Work instructions: Pictures stay out of the output. Return exactly the lines below from the one with "blue semicircle: (316, 273)" down to the one with "brown triangle: (152, 29) -> (135, 22), moved", both included, and nothing more.

[Image sequences with shape edits]
□ □ □ □

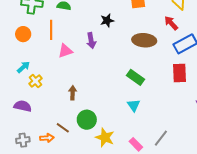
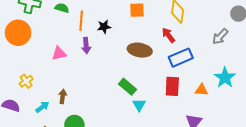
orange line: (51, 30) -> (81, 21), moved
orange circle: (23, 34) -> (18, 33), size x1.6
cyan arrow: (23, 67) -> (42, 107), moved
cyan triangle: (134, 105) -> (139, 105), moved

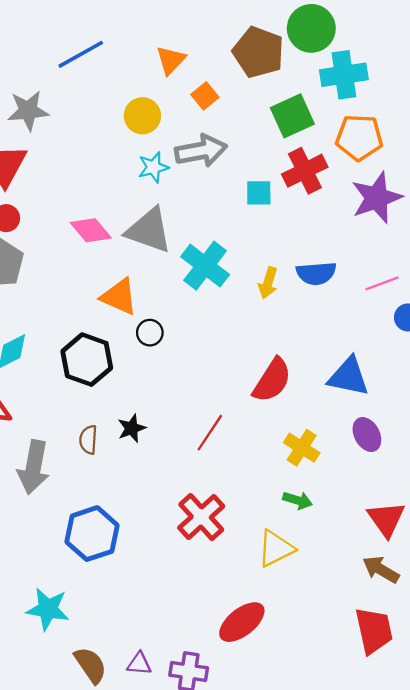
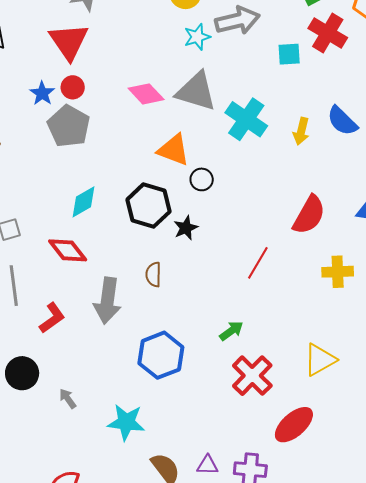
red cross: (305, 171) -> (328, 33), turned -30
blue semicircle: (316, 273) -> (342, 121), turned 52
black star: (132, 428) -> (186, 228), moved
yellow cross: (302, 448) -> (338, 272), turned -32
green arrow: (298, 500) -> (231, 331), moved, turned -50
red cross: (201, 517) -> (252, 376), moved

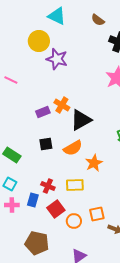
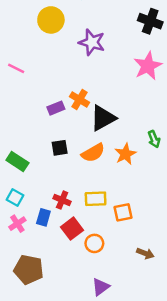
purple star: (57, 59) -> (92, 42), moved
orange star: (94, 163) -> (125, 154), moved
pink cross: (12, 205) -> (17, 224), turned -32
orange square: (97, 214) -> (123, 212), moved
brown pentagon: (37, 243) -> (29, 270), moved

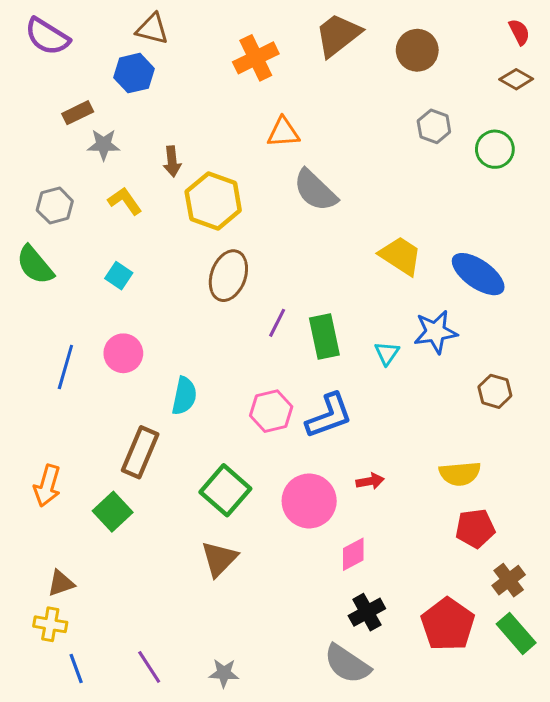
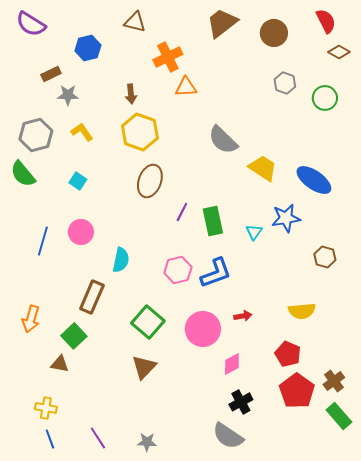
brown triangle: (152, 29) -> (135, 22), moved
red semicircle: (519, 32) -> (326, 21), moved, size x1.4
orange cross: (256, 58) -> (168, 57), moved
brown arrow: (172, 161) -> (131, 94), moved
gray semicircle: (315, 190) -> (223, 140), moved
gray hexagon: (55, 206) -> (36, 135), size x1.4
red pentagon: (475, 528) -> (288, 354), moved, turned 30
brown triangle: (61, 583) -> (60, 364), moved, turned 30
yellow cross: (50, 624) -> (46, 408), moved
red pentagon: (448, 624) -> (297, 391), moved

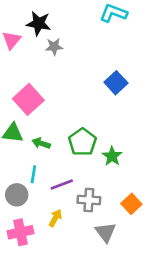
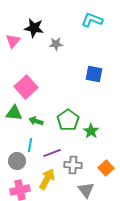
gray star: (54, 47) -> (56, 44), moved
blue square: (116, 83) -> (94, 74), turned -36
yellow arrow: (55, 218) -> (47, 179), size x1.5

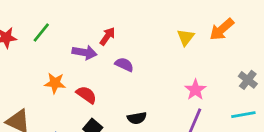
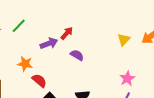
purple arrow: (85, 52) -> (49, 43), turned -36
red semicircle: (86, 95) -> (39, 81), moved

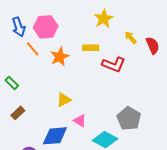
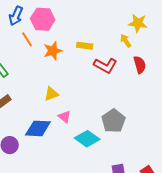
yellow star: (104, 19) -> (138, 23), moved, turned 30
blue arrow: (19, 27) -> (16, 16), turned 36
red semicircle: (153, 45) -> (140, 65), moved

□ □ □ □

Output for this task:
blue semicircle: (316, 273) -> (342, 121), turned 52
black star: (132, 428) -> (186, 228), moved
yellow cross: (302, 448) -> (338, 272), turned -32
green arrow: (298, 500) -> (231, 331), moved, turned -50
red cross: (201, 517) -> (252, 376), moved

purple star: (57, 59) -> (92, 42), moved
orange star: (94, 163) -> (125, 154), moved
pink cross: (12, 205) -> (17, 224), turned -32
orange square: (97, 214) -> (123, 212), moved
brown pentagon: (37, 243) -> (29, 270), moved

brown triangle: (152, 29) -> (135, 22), moved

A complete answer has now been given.